Dataset records Start Marker

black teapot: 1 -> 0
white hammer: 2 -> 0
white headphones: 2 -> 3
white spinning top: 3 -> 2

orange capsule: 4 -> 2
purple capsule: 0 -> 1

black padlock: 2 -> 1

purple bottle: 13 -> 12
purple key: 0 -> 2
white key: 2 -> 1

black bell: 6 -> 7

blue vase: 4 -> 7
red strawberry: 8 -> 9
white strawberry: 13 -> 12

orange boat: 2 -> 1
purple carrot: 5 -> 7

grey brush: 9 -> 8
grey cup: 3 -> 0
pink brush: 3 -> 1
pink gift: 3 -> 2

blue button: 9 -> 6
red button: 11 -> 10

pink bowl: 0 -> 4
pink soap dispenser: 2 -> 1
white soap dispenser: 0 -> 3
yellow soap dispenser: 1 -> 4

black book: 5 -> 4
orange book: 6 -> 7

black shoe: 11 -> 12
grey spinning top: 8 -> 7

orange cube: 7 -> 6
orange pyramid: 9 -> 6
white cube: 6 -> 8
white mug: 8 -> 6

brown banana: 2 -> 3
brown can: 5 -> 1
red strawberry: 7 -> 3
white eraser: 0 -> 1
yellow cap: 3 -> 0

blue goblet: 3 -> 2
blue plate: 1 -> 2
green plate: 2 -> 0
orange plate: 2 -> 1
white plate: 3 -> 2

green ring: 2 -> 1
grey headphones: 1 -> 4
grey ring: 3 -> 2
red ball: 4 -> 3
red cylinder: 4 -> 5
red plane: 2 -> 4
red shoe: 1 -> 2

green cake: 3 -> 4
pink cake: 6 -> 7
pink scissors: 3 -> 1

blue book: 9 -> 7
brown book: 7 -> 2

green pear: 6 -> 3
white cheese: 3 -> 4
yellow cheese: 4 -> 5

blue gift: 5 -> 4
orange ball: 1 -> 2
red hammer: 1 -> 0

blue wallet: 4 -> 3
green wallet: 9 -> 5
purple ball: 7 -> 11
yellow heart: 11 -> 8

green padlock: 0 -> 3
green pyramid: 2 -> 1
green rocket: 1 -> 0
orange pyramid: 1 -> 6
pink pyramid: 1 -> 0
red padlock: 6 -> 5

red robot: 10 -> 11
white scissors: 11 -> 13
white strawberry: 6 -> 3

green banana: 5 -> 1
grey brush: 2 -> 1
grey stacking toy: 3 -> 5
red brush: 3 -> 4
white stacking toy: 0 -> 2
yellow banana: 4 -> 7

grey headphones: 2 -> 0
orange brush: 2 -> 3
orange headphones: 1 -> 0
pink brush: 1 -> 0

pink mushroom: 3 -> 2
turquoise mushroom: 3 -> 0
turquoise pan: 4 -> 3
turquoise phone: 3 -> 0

Dataset records End Marker

Find the line with "white plate: 3 -> 2". Transcribe it and every line after it exactly, through the end of the records above, and nothing else.

white plate: 3 -> 2

green ring: 2 -> 1
grey headphones: 1 -> 4
grey ring: 3 -> 2
red ball: 4 -> 3
red cylinder: 4 -> 5
red plane: 2 -> 4
red shoe: 1 -> 2

green cake: 3 -> 4
pink cake: 6 -> 7
pink scissors: 3 -> 1

blue book: 9 -> 7
brown book: 7 -> 2

green pear: 6 -> 3
white cheese: 3 -> 4
yellow cheese: 4 -> 5

blue gift: 5 -> 4
orange ball: 1 -> 2
red hammer: 1 -> 0

blue wallet: 4 -> 3
green wallet: 9 -> 5
purple ball: 7 -> 11
yellow heart: 11 -> 8

green padlock: 0 -> 3
green pyramid: 2 -> 1
green rocket: 1 -> 0
orange pyramid: 1 -> 6
pink pyramid: 1 -> 0
red padlock: 6 -> 5

red robot: 10 -> 11
white scissors: 11 -> 13
white strawberry: 6 -> 3

green banana: 5 -> 1
grey brush: 2 -> 1
grey stacking toy: 3 -> 5
red brush: 3 -> 4
white stacking toy: 0 -> 2
yellow banana: 4 -> 7

grey headphones: 2 -> 0
orange brush: 2 -> 3
orange headphones: 1 -> 0
pink brush: 1 -> 0

pink mushroom: 3 -> 2
turquoise mushroom: 3 -> 0
turquoise pan: 4 -> 3
turquoise phone: 3 -> 0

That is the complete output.